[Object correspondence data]
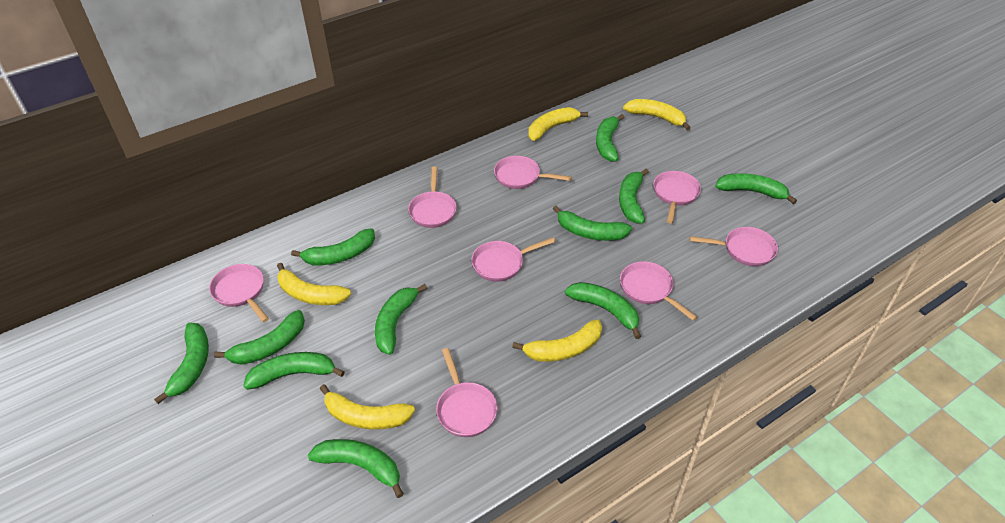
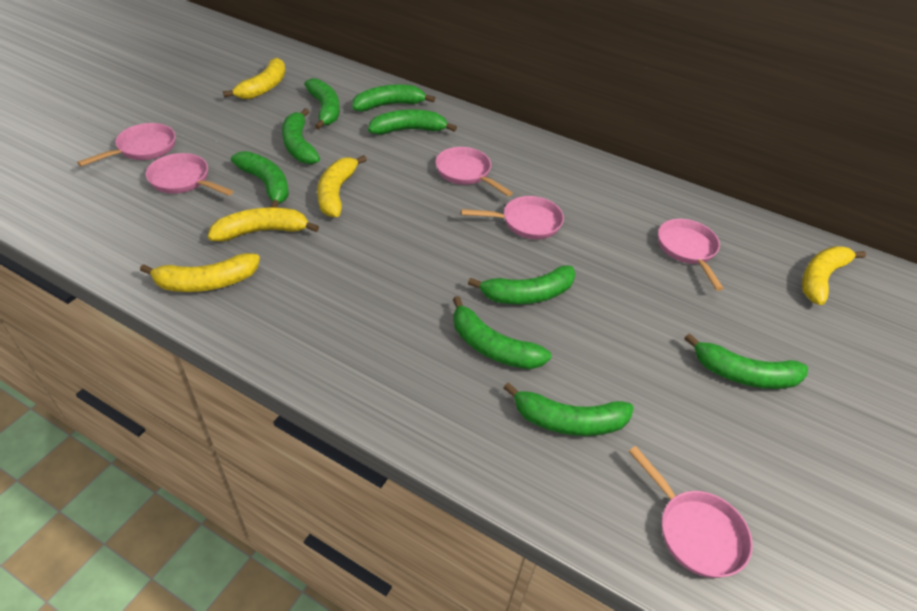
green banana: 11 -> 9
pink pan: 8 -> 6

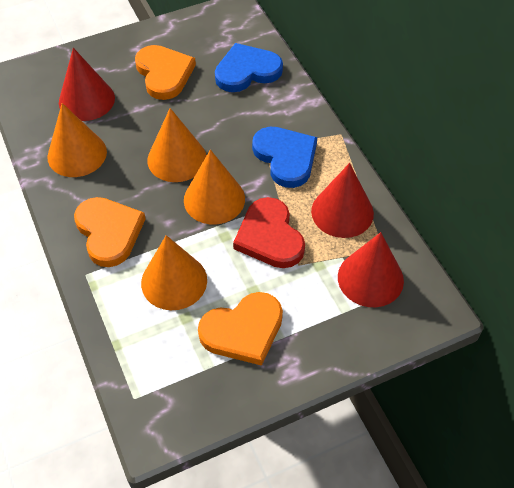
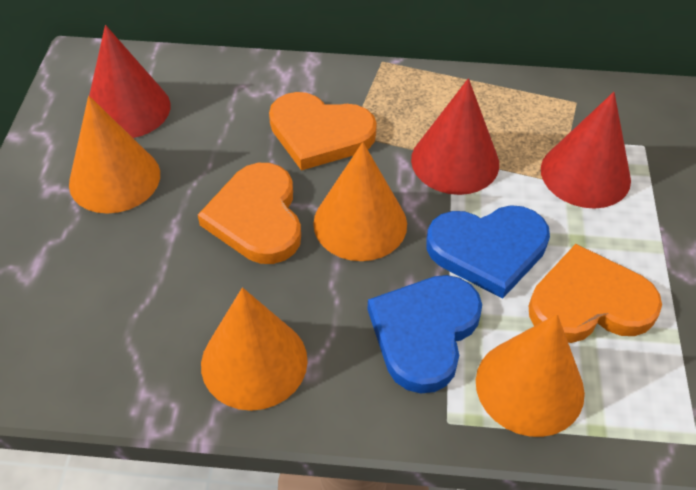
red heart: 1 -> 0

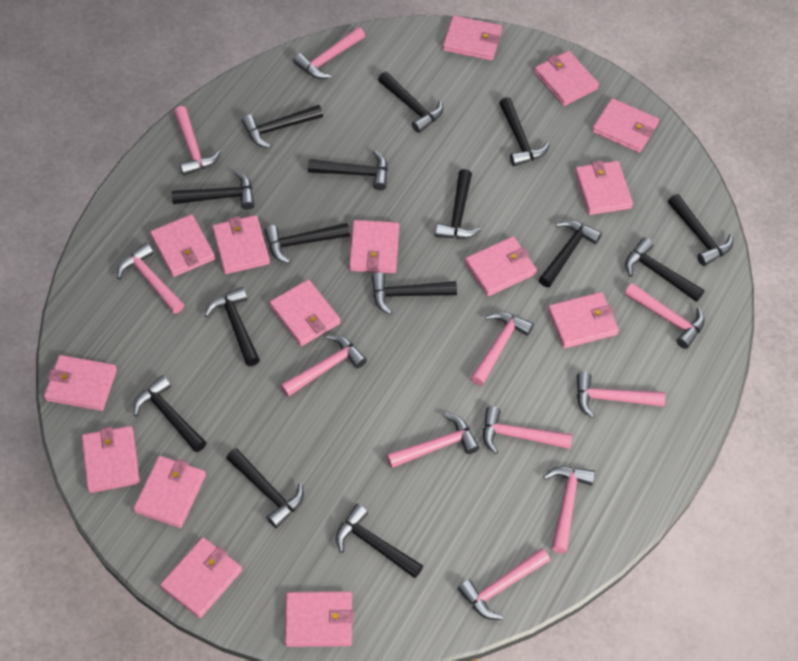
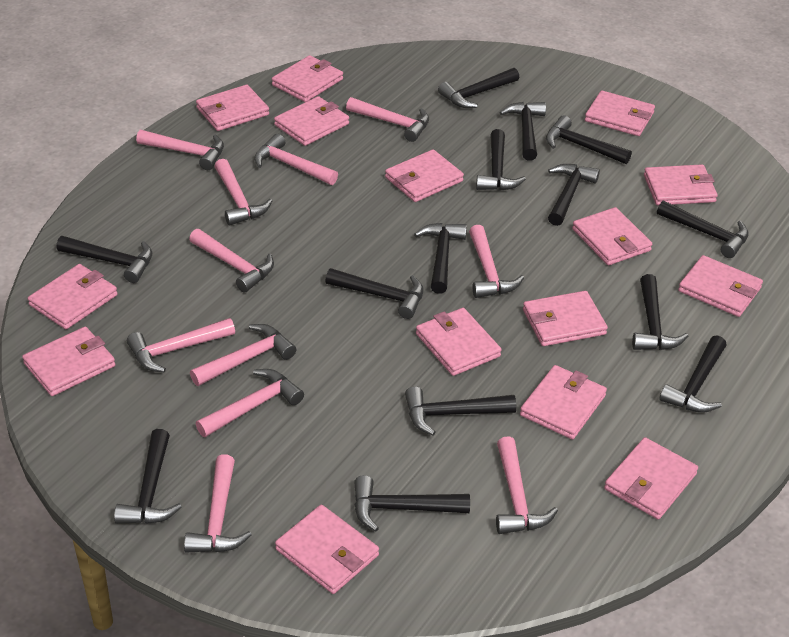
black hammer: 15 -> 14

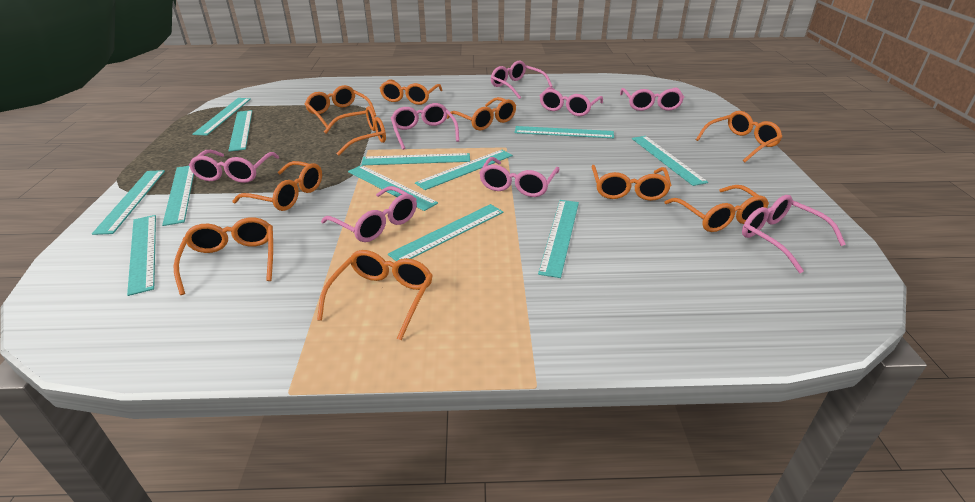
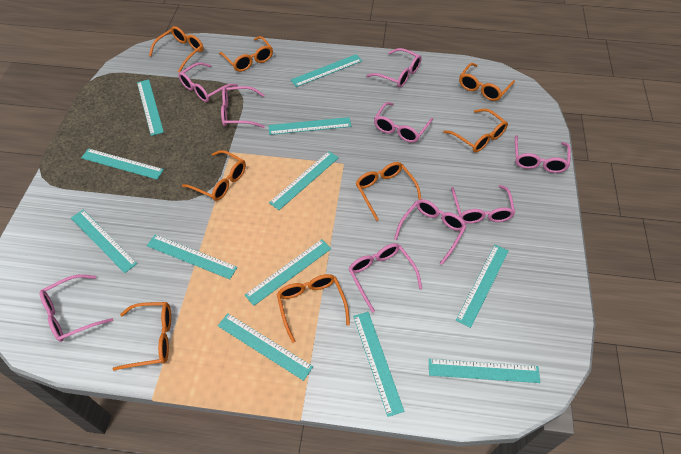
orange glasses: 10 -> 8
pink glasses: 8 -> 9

Task prompt: Every record, from top to bottom, gets written out exactly; no picture goes into the copy.

Exercise solution:
green banana: 11 -> 9
pink pan: 8 -> 6

red heart: 1 -> 0

black hammer: 15 -> 14

orange glasses: 10 -> 8
pink glasses: 8 -> 9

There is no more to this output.